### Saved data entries

···

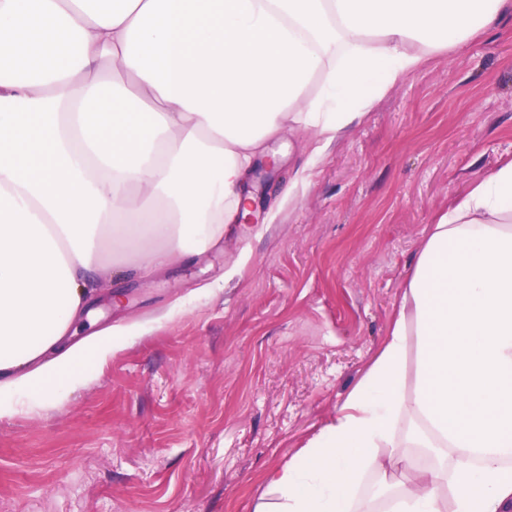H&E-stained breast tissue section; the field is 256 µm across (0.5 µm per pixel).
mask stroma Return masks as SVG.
Segmentation results:
<instances>
[{
    "mask_svg": "<svg viewBox=\"0 0 512 512\" xmlns=\"http://www.w3.org/2000/svg\"><path fill=\"white\" fill-rule=\"evenodd\" d=\"M288 142L222 248L124 285L103 250L95 326L132 331L0 418V512H254L384 343L435 216L512 161V16L400 78L291 197Z\"/></svg>",
    "mask_w": 512,
    "mask_h": 512,
    "instance_id": "obj_1",
    "label": "stroma"
}]
</instances>
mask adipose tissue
Wrapping results in <instances>:
<instances>
[{"label":"adipose tissue","instance_id":"obj_1","mask_svg":"<svg viewBox=\"0 0 512 512\" xmlns=\"http://www.w3.org/2000/svg\"><path fill=\"white\" fill-rule=\"evenodd\" d=\"M0 0V417L83 359L102 271L218 245L282 132L312 159L512 0ZM109 72H102V65ZM376 478L389 494L363 493ZM255 512H512V162L439 213L384 345Z\"/></svg>","mask_w":512,"mask_h":512}]
</instances>
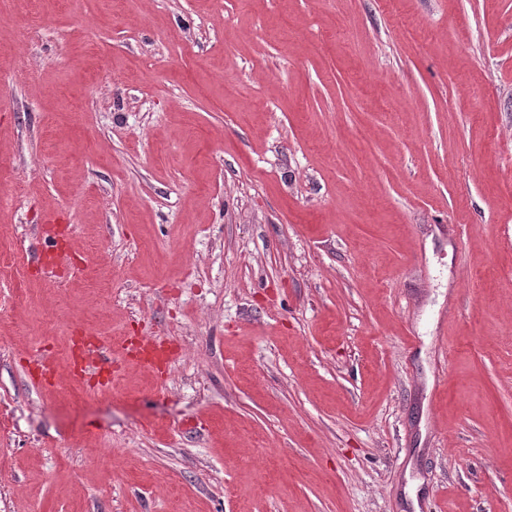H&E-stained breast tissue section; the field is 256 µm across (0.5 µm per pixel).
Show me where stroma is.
Returning a JSON list of instances; mask_svg holds the SVG:
<instances>
[{"instance_id": "35a3bbf8", "label": "stroma", "mask_w": 512, "mask_h": 512, "mask_svg": "<svg viewBox=\"0 0 512 512\" xmlns=\"http://www.w3.org/2000/svg\"><path fill=\"white\" fill-rule=\"evenodd\" d=\"M0 512H512V0H0Z\"/></svg>"}]
</instances>
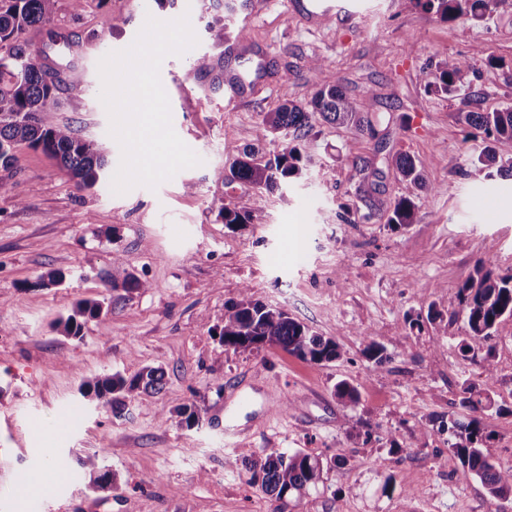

···

### Objective
Write the listing above out again exactly, dropping each image.

### The solution
H&E-stained breast tissue section; the field is 256 µm across (0.5 µm per pixel).
mask stroma Return masks as SVG.
Segmentation results:
<instances>
[{
    "mask_svg": "<svg viewBox=\"0 0 512 512\" xmlns=\"http://www.w3.org/2000/svg\"><path fill=\"white\" fill-rule=\"evenodd\" d=\"M288 142L222 248L124 285L103 250L95 326L132 331L0 418V512H254L384 343L435 216L512 161V16L400 78L291 197Z\"/></svg>",
    "mask_w": 512,
    "mask_h": 512,
    "instance_id": "obj_1",
    "label": "stroma"
}]
</instances>
mask adipose tissue
Wrapping results in <instances>:
<instances>
[{"label":"adipose tissue","instance_id":"obj_1","mask_svg":"<svg viewBox=\"0 0 512 512\" xmlns=\"http://www.w3.org/2000/svg\"><path fill=\"white\" fill-rule=\"evenodd\" d=\"M0 0V417L83 359L102 271L218 245L282 132L312 159L512 0ZM109 72H102V65ZM376 478L389 494L363 493ZM255 512H512V162L439 213L384 345Z\"/></svg>","mask_w":512,"mask_h":512}]
</instances>
H&E-stained breast tissue section; the field is 256 µm across (0.5 µm per pixel).
Show me where stroma is.
Returning a JSON list of instances; mask_svg holds the SVG:
<instances>
[{"instance_id": "35a3bbf8", "label": "stroma", "mask_w": 512, "mask_h": 512, "mask_svg": "<svg viewBox=\"0 0 512 512\" xmlns=\"http://www.w3.org/2000/svg\"><path fill=\"white\" fill-rule=\"evenodd\" d=\"M0 512H512V0H0Z\"/></svg>"}]
</instances>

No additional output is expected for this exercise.